* What the task requires
Give back the line where "purple cupcake [253,204,317,277] -> none" appears and all the lines after it until the listing ends, unchanged and with nothing else.

* Data provided
- - -

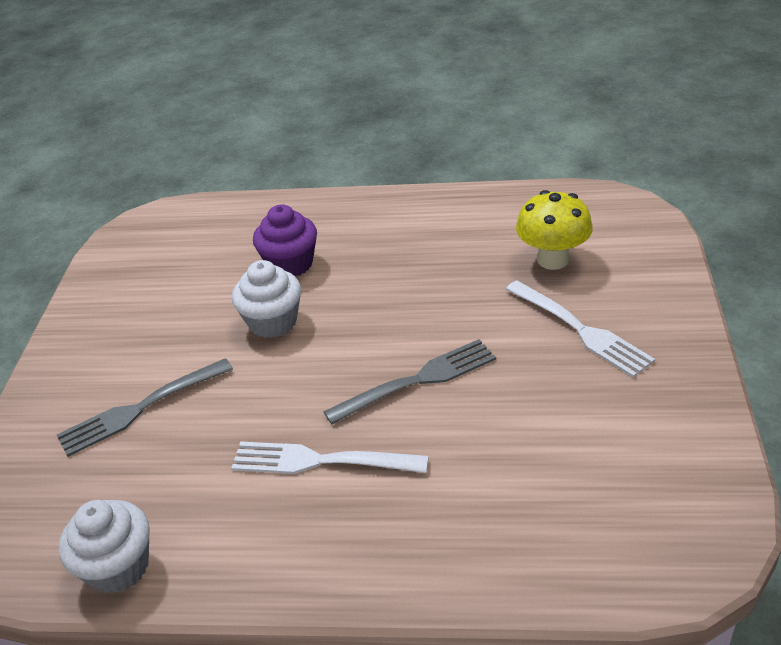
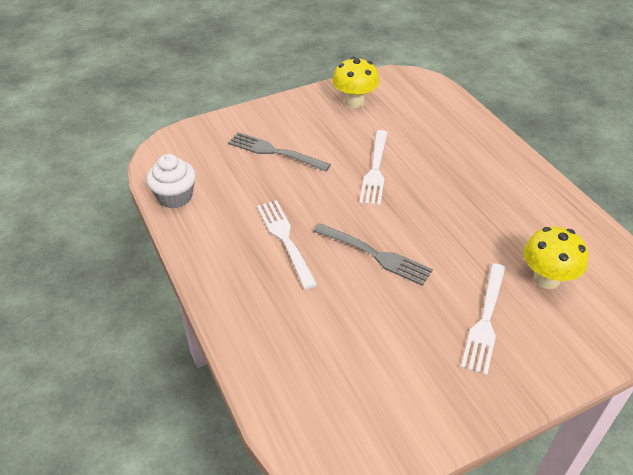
camera: 55 degrees right, 5 degrees up
white cupcake [232,260,301,338] -> white fork [359,130,388,206]
purple cupcake [253,204,317,277] -> none
none -> yellow mushroom [332,57,379,108]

- - -

* Written response
purple cupcake [253,204,317,277] -> none
none -> yellow mushroom [332,57,379,108]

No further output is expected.